EXERCISE GOAL:
Please return only the lines from the one with "JOY pin SW: none -> RX2" through the final line of the data, unchanged, with pictures omitted.

THE DATA:

===

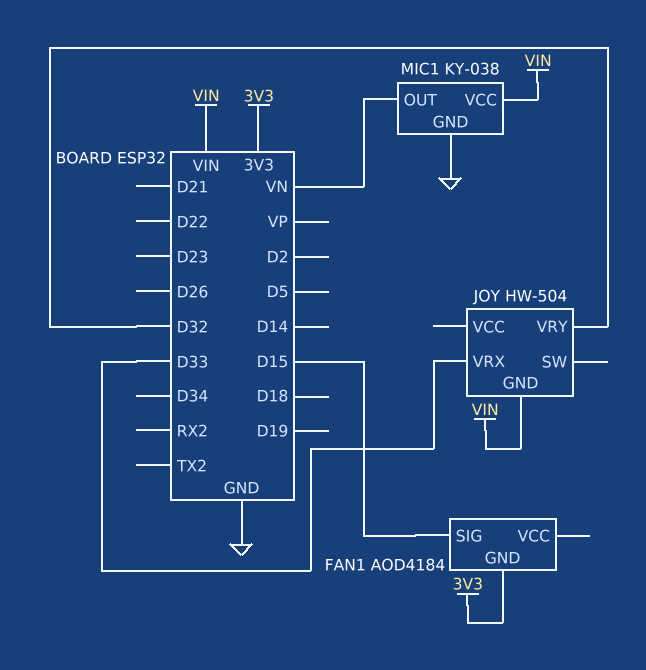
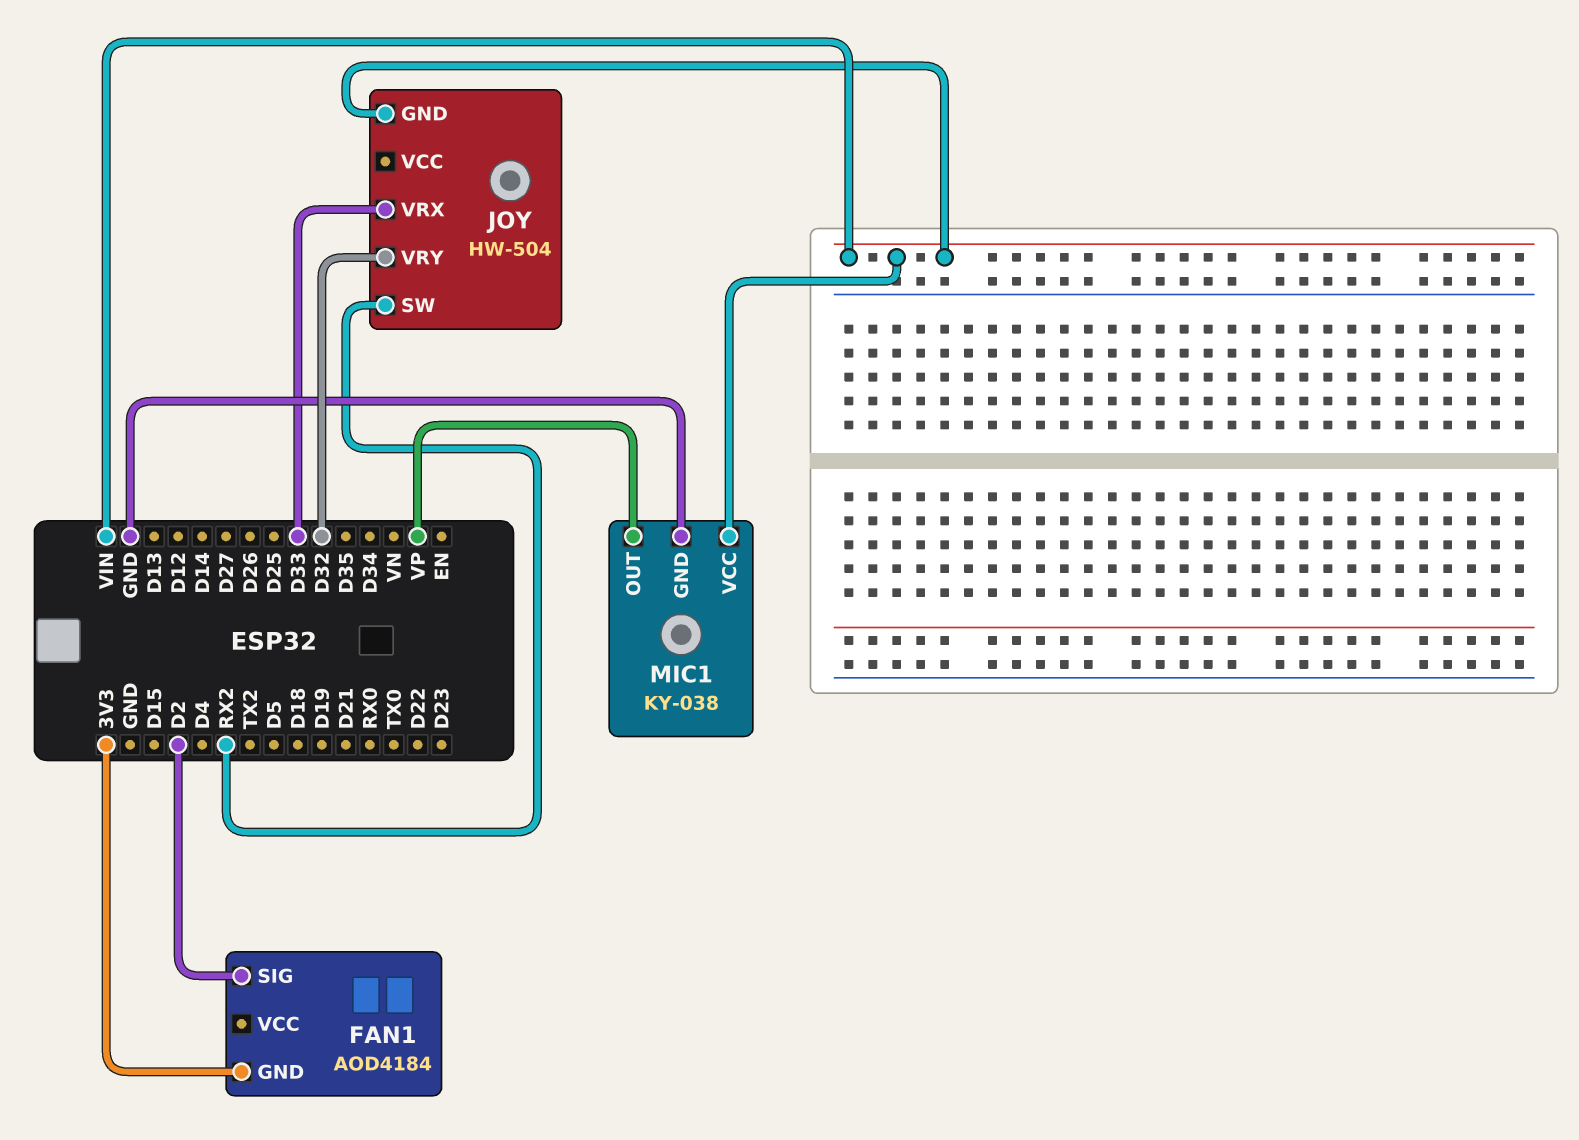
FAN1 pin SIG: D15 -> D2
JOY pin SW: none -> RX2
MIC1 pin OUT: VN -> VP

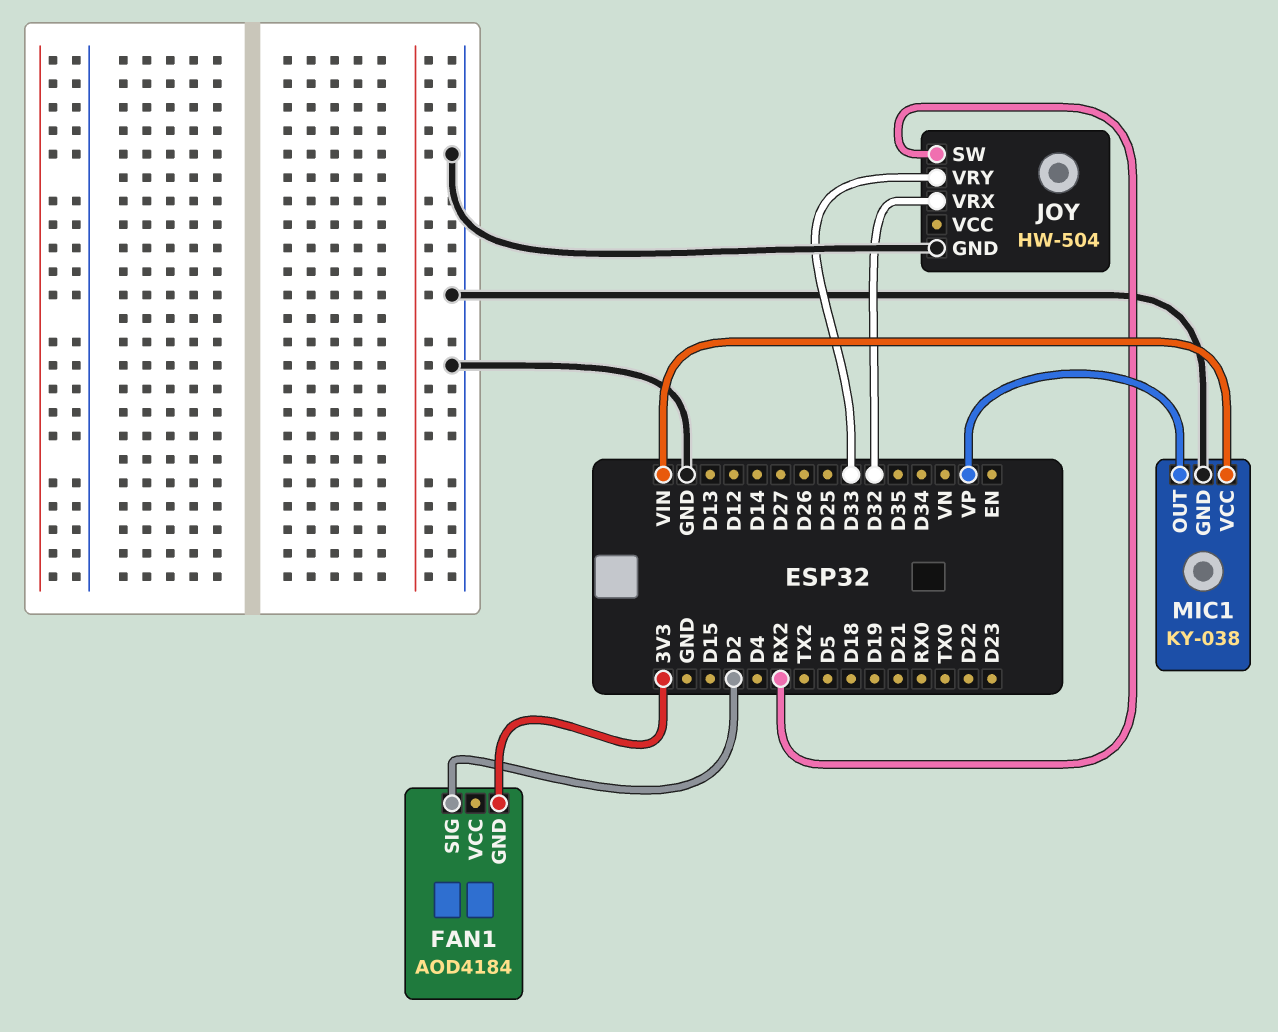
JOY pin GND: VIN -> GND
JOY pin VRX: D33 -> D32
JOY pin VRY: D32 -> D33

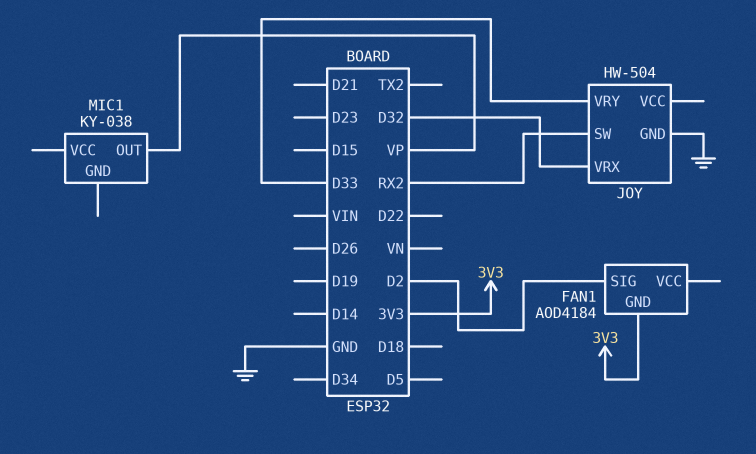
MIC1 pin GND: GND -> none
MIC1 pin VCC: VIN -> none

===

SOLUTION TO THIS EXERCISE:
JOY pin SW: none -> RX2
MIC1 pin OUT: VN -> VP

JOY pin GND: VIN -> GND
JOY pin VRX: D33 -> D32
JOY pin VRY: D32 -> D33

MIC1 pin GND: GND -> none
MIC1 pin VCC: VIN -> none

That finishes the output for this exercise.